THE TASK:
Set down exactly the lines running from the one with "none -> red 1x6 plate [523,208,734,323]" to the last line of the listing below, both included, and skip every picture.

++++++++

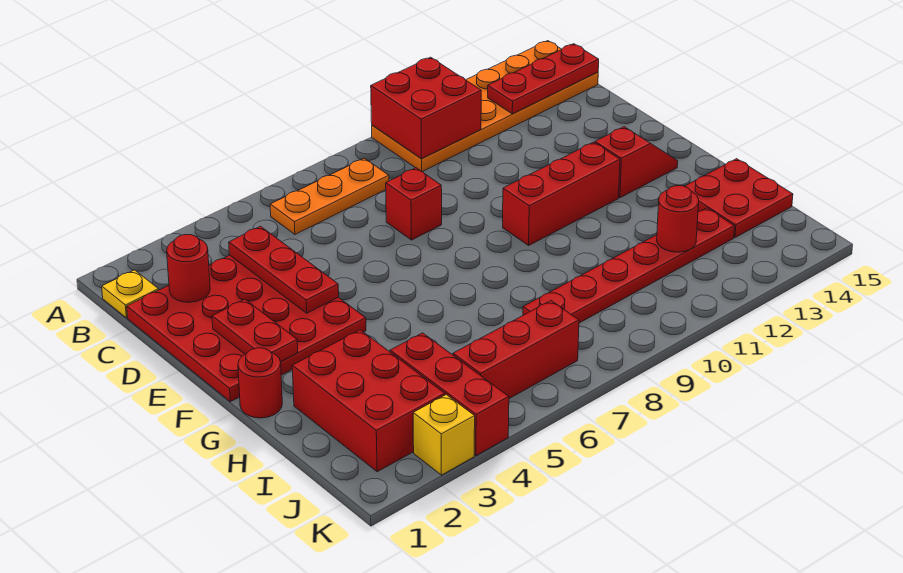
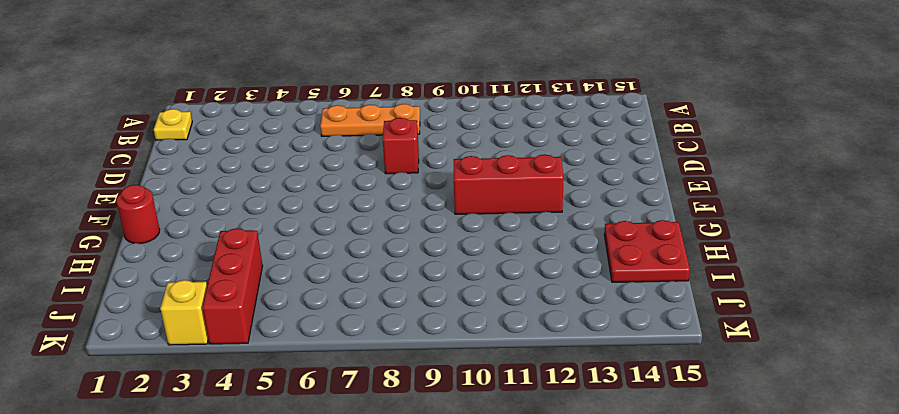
none -> orange 2x6 plate [372,41,598,172]
none -> red 4x4 plate [127,255,366,402]
none -> red 1x2 slope [595,127,678,198]

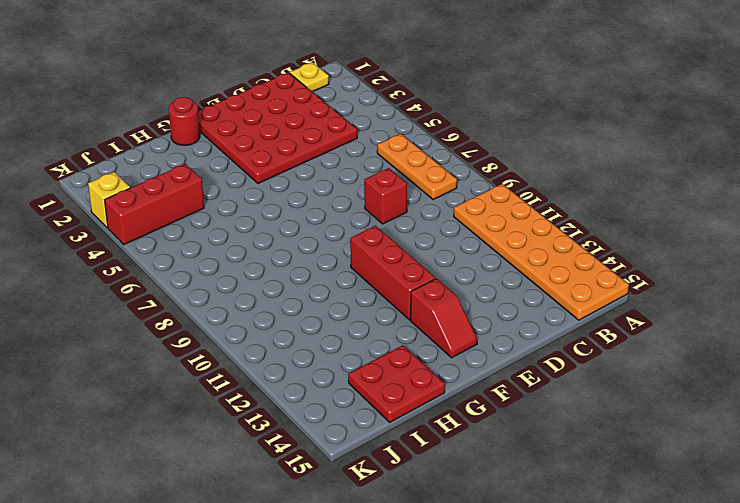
none -> red 2x3 brick [292,330,445,472]
none -> red 1x6 plate [523,208,734,323]
none -> red 1x3 brick [453,301,579,399]

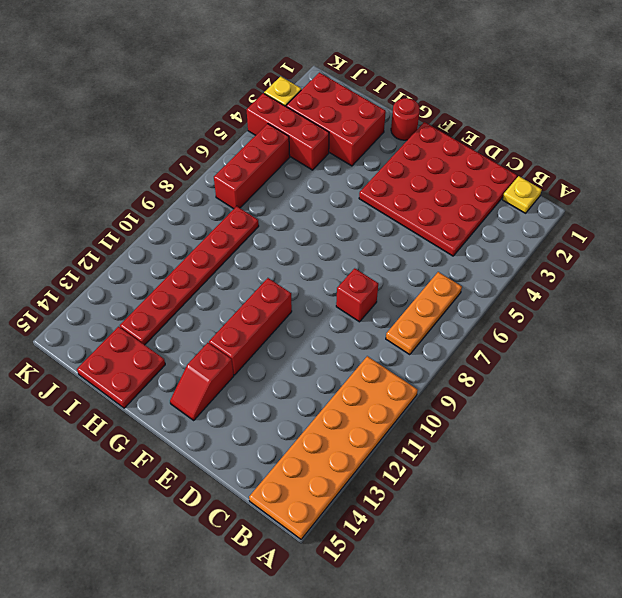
none -> red 2x2 brick [371,57,481,159]
none -> red 1x3 plate [488,44,599,114]
none -> red 1x1 round brick [167,234,210,302]

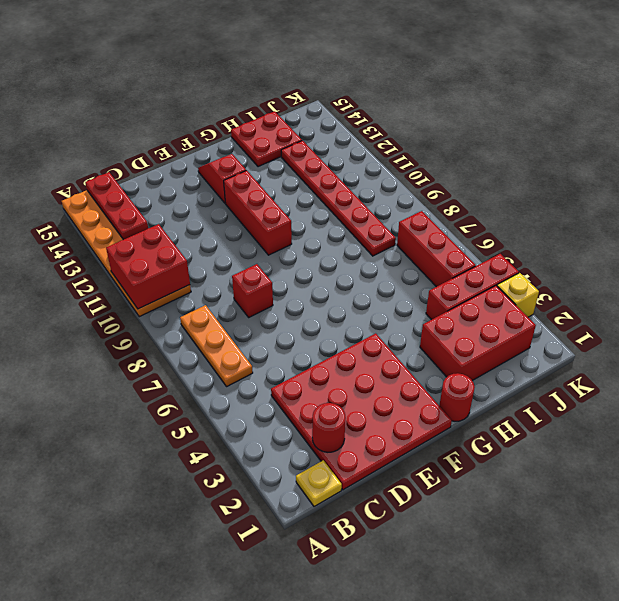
none -> red 1x3 plate [229,226,339,313]
none -> red 1x2 plate [212,299,298,362]
none -> red 1x1 round brick [657,186,699,252]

++++++++

ANSWER SECTION:
none -> red 1x6 plate [523,208,734,323]
none -> red 1x3 brick [453,301,579,399]

none -> red 2x2 brick [371,57,481,159]
none -> red 1x3 plate [488,44,599,114]
none -> red 1x1 round brick [167,234,210,302]

none -> red 1x3 plate [229,226,339,313]
none -> red 1x2 plate [212,299,298,362]
none -> red 1x1 round brick [657,186,699,252]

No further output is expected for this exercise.